> _Provided records_:

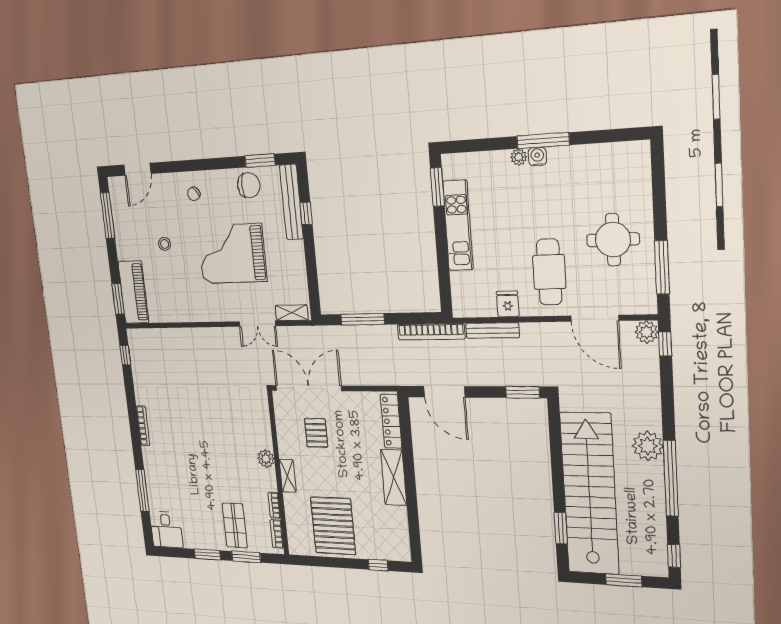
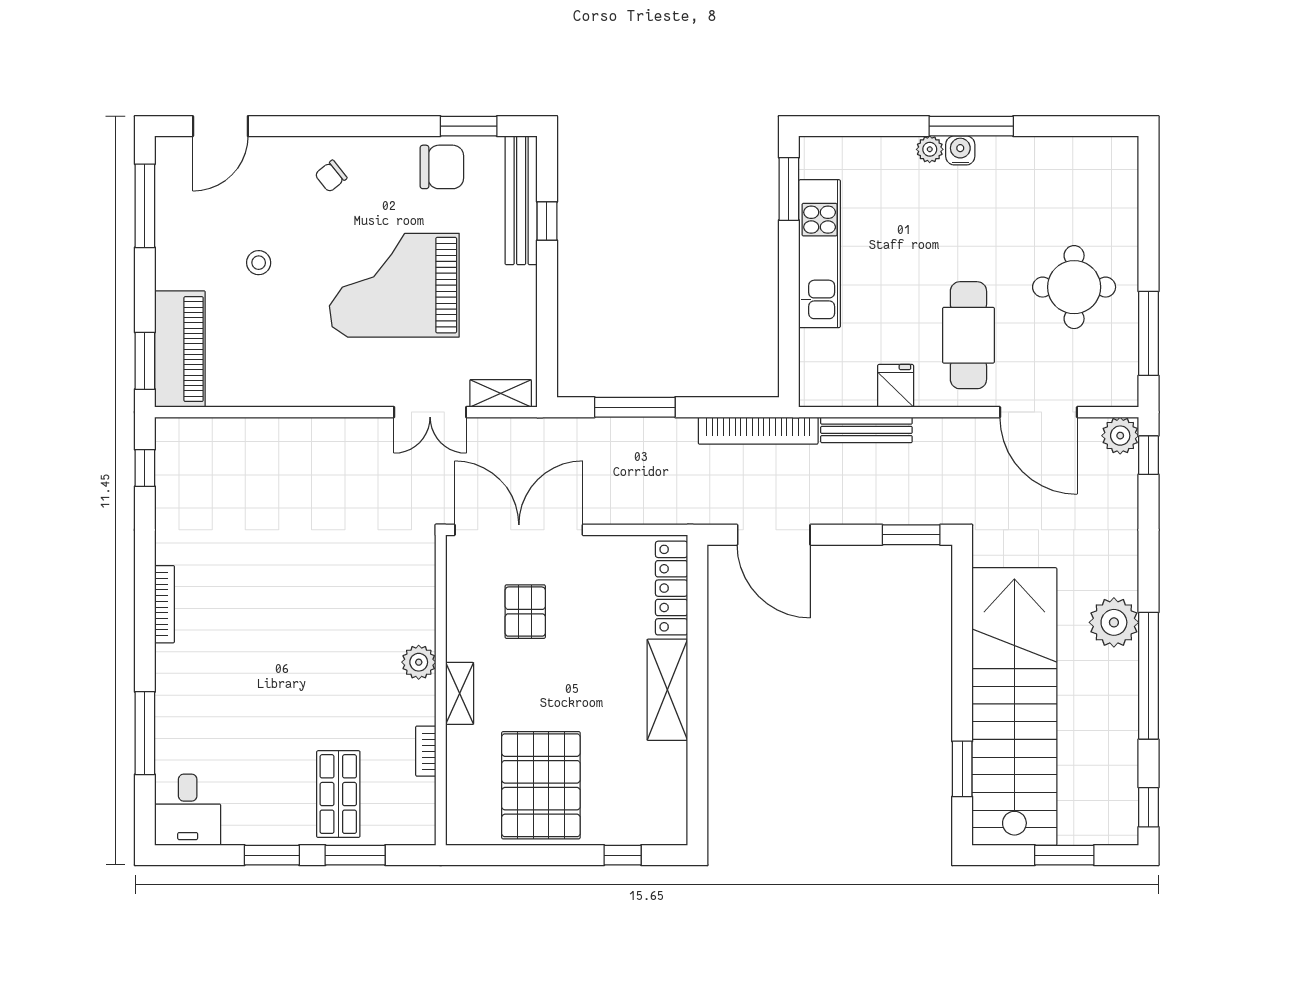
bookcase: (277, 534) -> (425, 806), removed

---

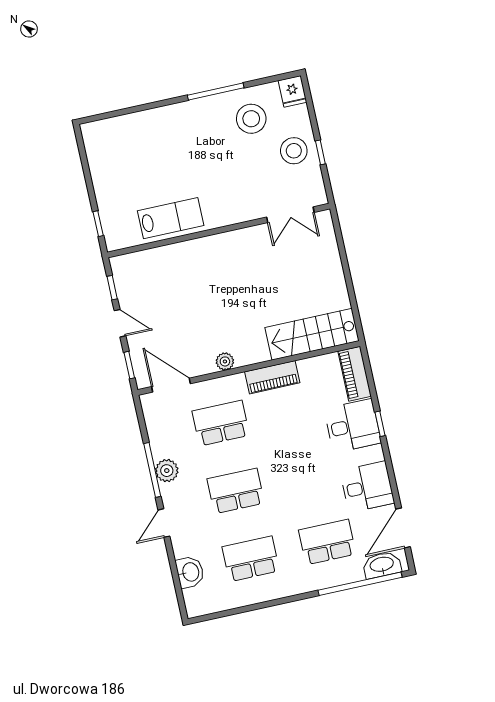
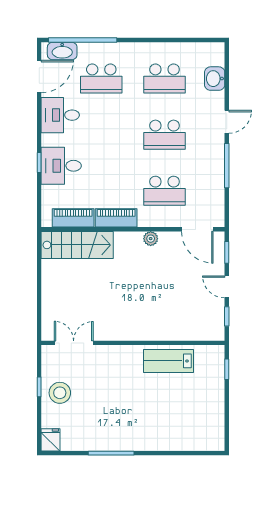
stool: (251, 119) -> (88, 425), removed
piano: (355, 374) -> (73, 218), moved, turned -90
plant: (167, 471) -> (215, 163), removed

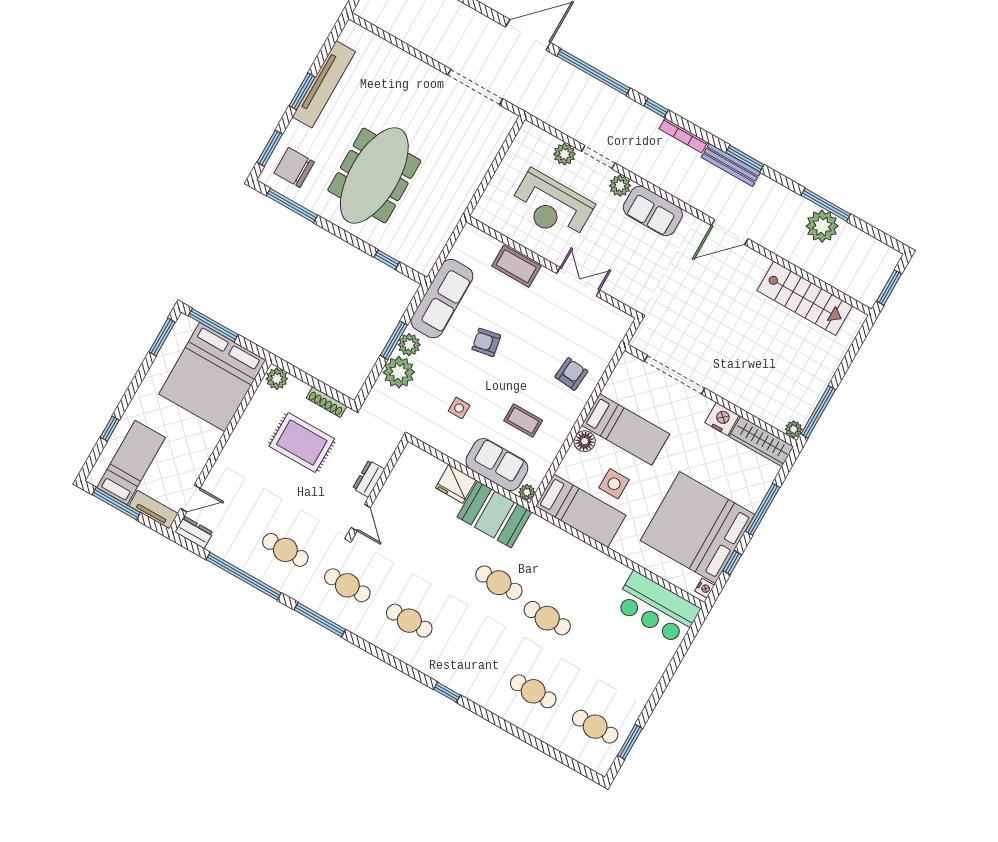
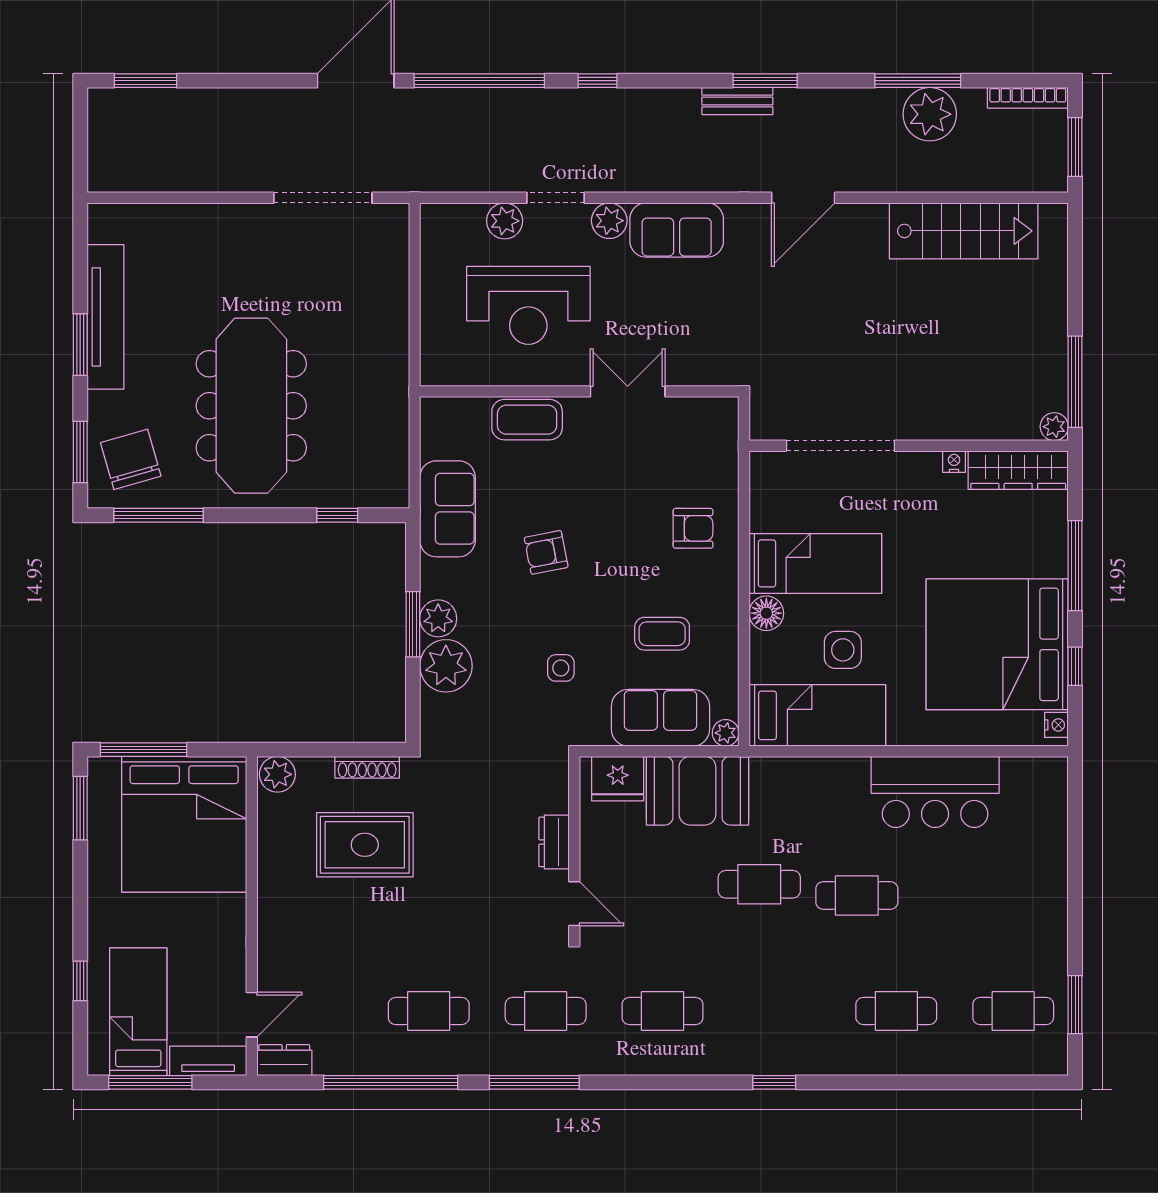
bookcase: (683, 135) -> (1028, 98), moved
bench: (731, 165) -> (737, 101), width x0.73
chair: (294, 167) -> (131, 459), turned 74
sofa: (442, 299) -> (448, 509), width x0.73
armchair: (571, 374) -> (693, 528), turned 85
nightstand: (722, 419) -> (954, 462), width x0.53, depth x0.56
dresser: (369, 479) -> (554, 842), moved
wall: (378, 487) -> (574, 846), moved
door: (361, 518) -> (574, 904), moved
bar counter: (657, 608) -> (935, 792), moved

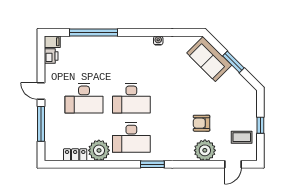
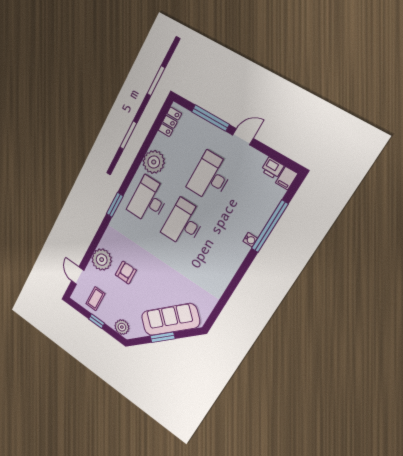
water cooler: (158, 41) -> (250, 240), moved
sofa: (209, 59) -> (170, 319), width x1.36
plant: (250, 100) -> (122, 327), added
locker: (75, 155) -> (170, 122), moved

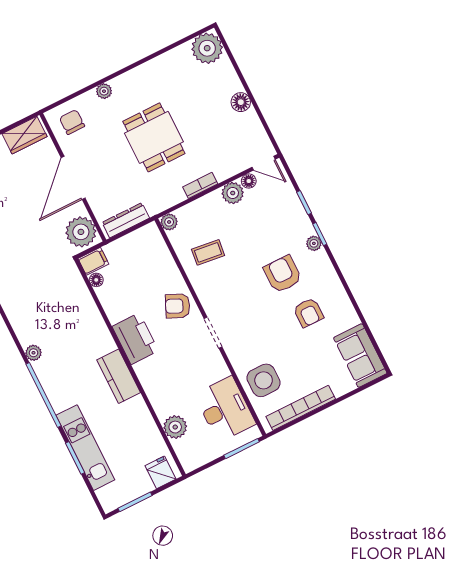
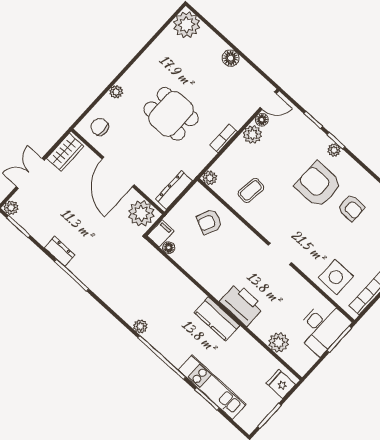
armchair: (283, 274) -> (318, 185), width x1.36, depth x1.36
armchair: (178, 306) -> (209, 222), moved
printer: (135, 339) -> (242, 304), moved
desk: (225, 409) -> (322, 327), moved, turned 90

> _Instructions for the task_:
For an answer, give a copy of every line in the listing that holds the word "armchair".

> _Output below_:
armchair: (571, 374) -> (693, 528), turned 85
armchair: (283, 274) -> (318, 185), width x1.36, depth x1.36
armchair: (178, 306) -> (209, 222), moved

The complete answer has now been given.